→ DATASET EXTRACT
══════════════════════════════
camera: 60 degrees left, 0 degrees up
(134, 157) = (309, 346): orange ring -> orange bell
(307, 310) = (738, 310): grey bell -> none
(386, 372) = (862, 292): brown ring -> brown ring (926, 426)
══════════════════════════════
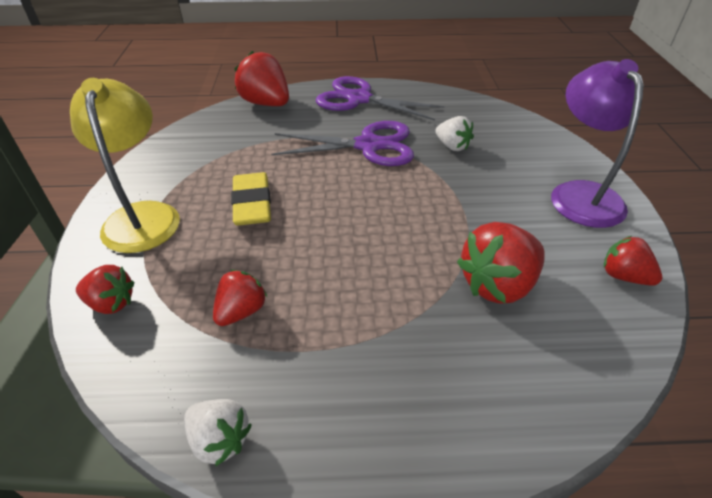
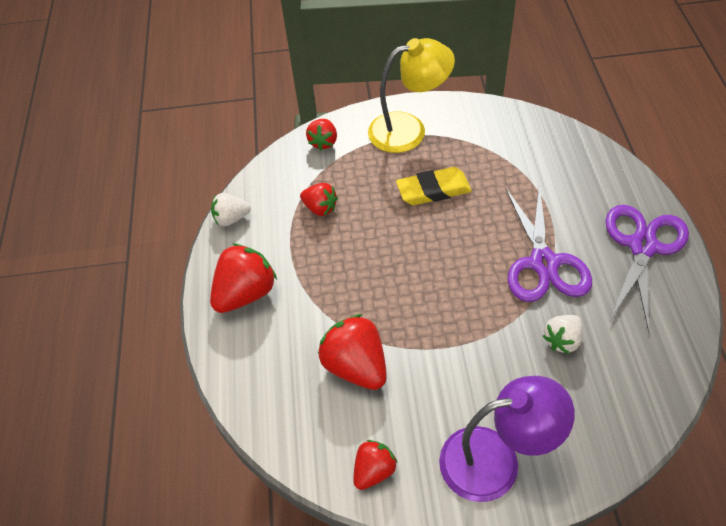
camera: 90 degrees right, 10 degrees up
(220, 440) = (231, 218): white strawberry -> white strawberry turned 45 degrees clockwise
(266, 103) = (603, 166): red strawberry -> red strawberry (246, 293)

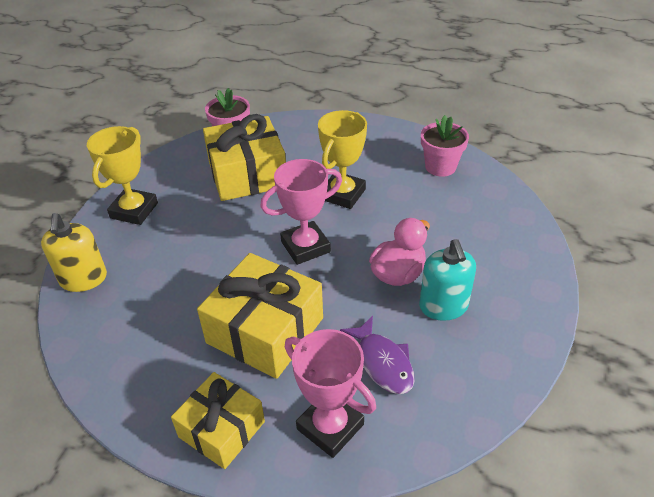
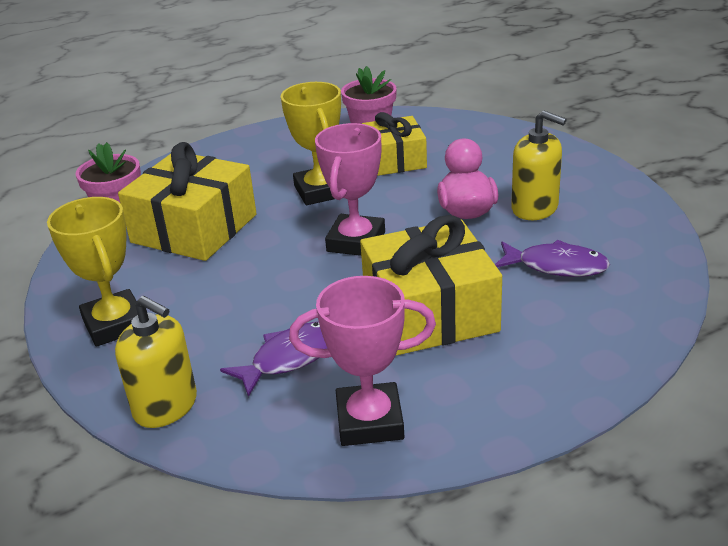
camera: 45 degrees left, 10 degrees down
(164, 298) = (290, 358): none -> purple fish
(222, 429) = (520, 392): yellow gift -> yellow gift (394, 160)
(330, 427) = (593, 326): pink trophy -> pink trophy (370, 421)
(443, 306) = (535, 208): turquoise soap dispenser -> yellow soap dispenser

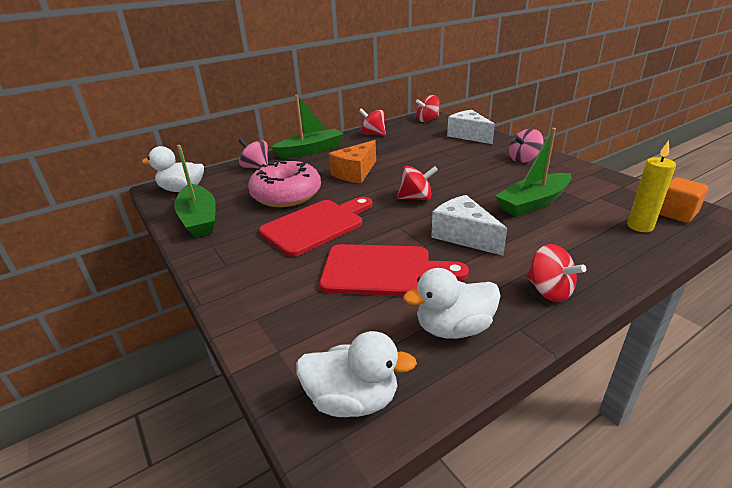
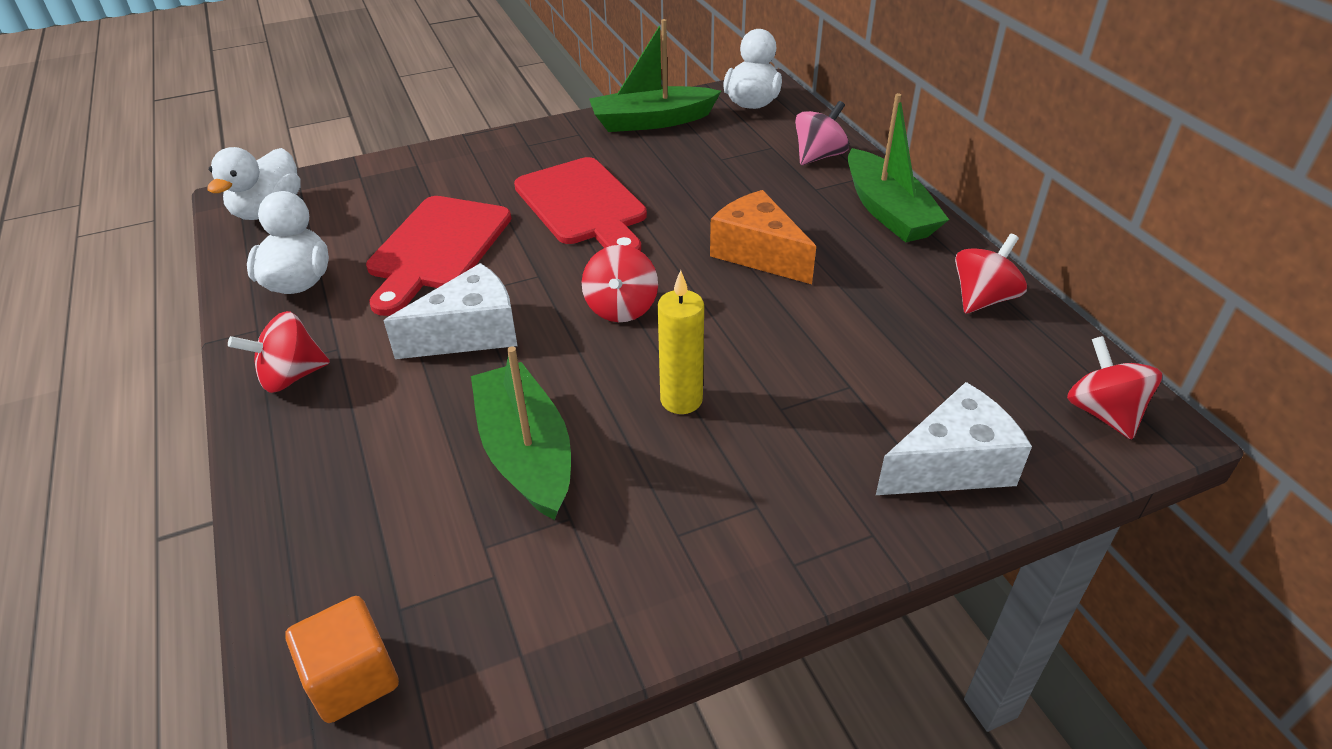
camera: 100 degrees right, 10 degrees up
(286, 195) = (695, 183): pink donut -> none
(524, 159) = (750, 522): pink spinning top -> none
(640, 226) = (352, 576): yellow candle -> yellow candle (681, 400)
══════════════════════════════
Where a line in the entries holds the word "ring", copy that line.

(134, 157) = (309, 346): orange ring -> orange bell
(386, 372) = (862, 292): brown ring -> brown ring (926, 426)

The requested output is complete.